> **Assignment**
Repeat the full listing below verbatim and keep the images out.
-------
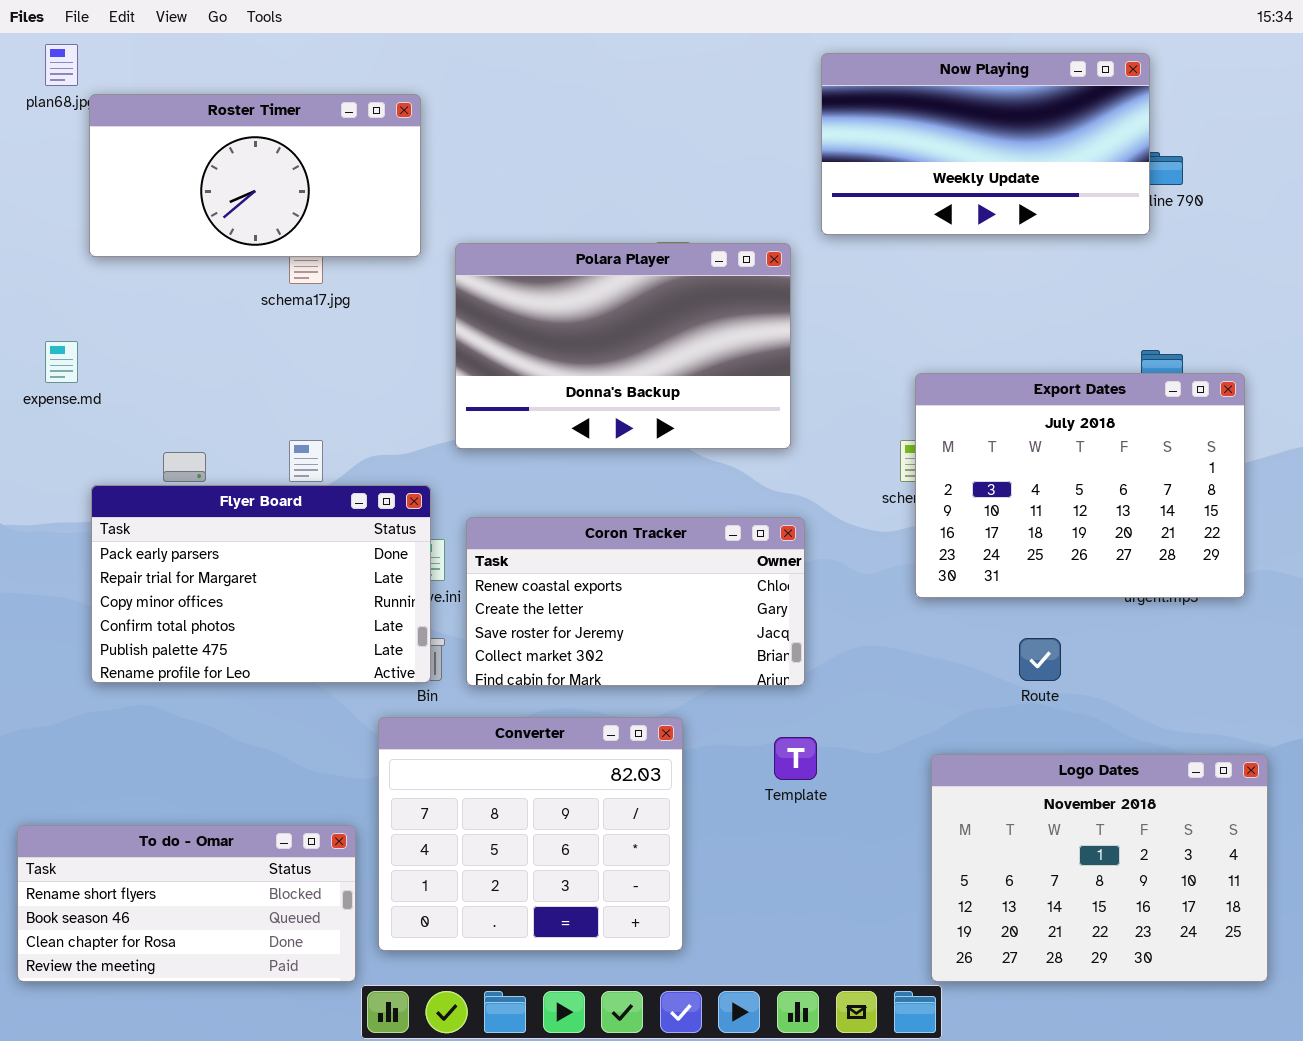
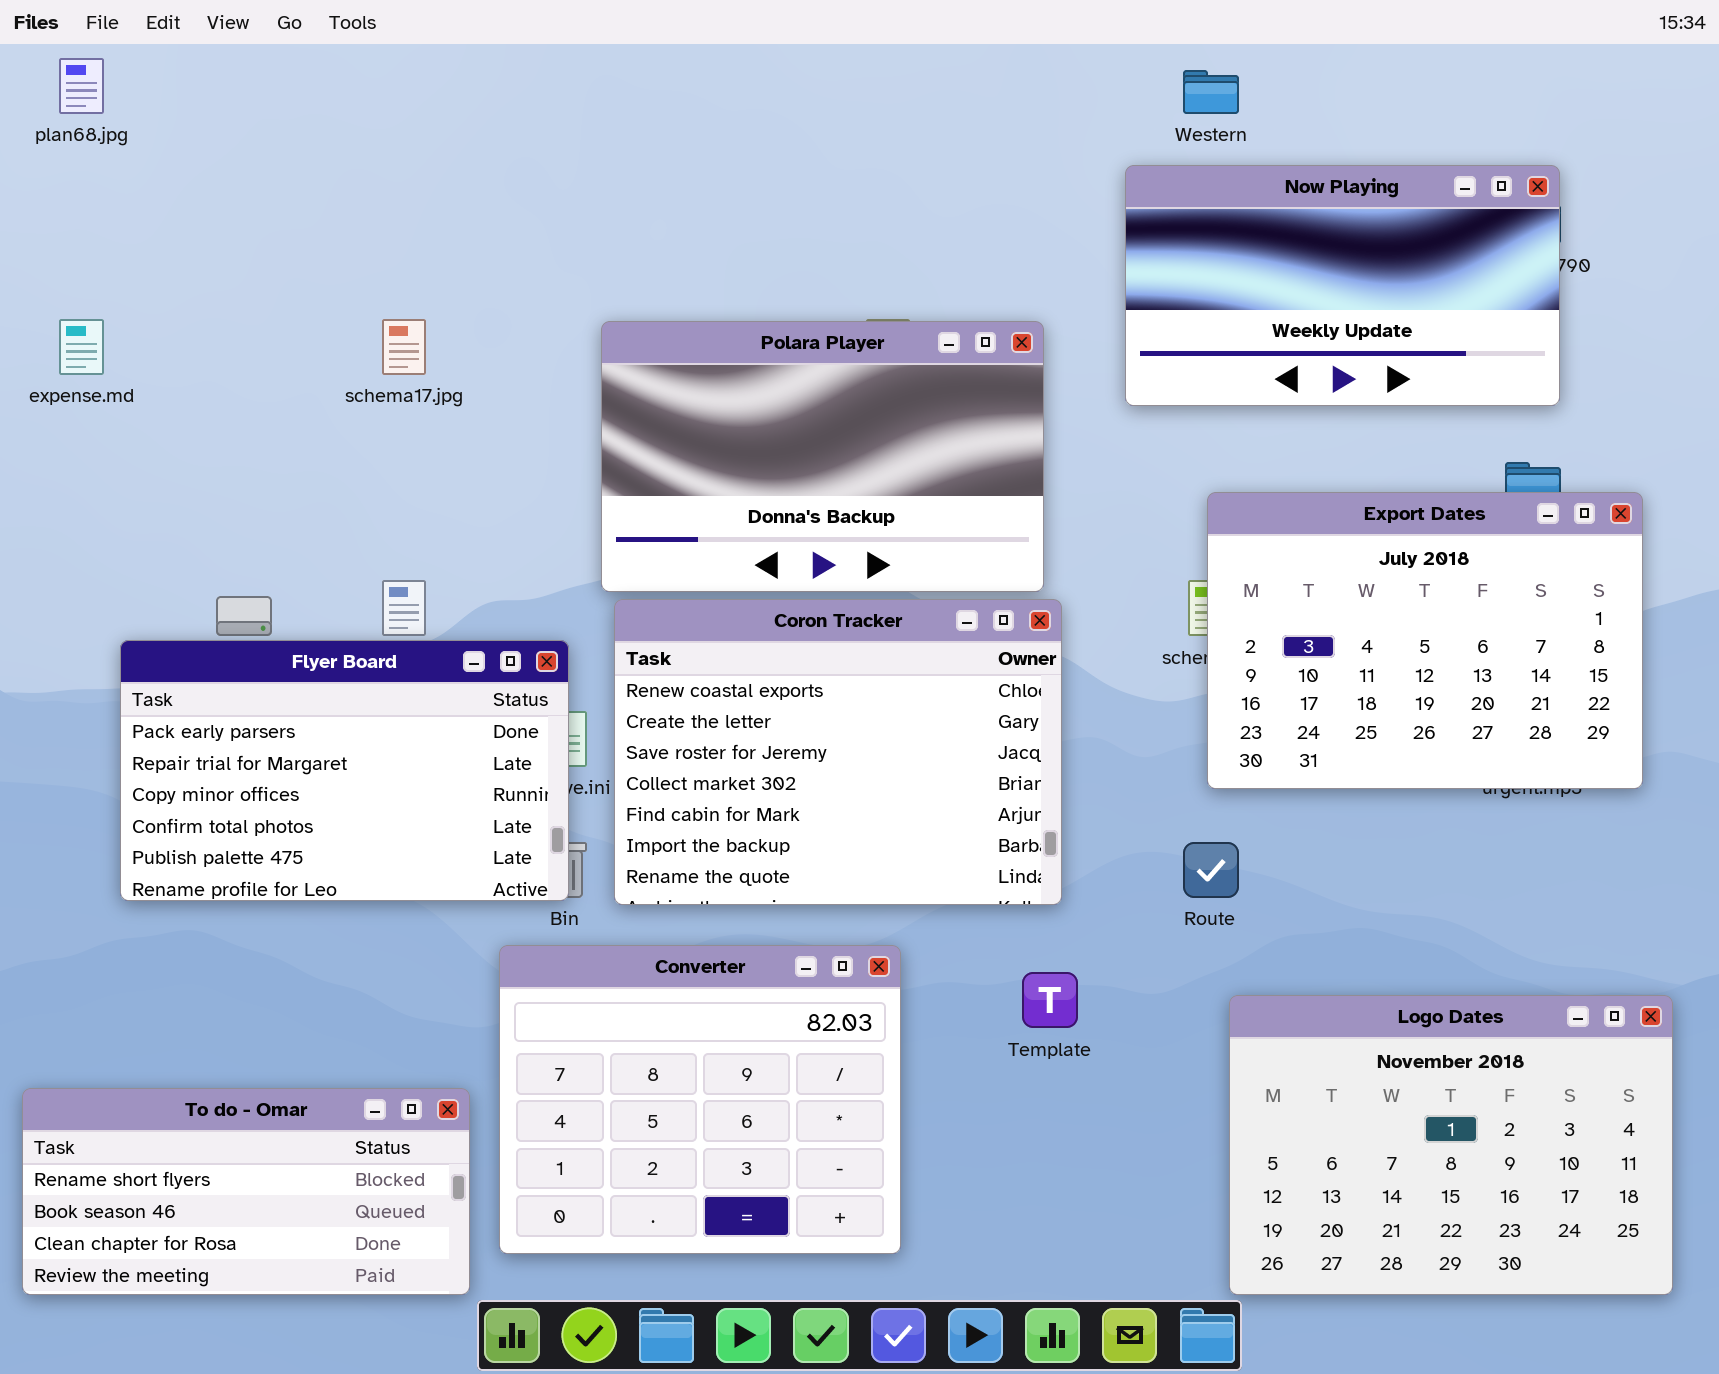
Now Playing: [821,53,1150,235] -> [1125,165,1560,406], moved
Roster Timer: [89,94,421,257] -> none, closed
expense.md: [45,341,78,383] -> [59,319,104,375], moved
Coron Tracker: [466,517,805,686] -> [614,599,1062,905], resized
Route: [1019,638,1061,681] -> [1183,842,1239,898], moved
-------
> **Completed exercise**
Now Playing: [821,53,1150,235] -> [1125,165,1560,406], moved
Roster Timer: [89,94,421,257] -> none, closed
expense.md: [45,341,78,383] -> [59,319,104,375], moved
Coron Tracker: [466,517,805,686] -> [614,599,1062,905], resized
Route: [1019,638,1061,681] -> [1183,842,1239,898], moved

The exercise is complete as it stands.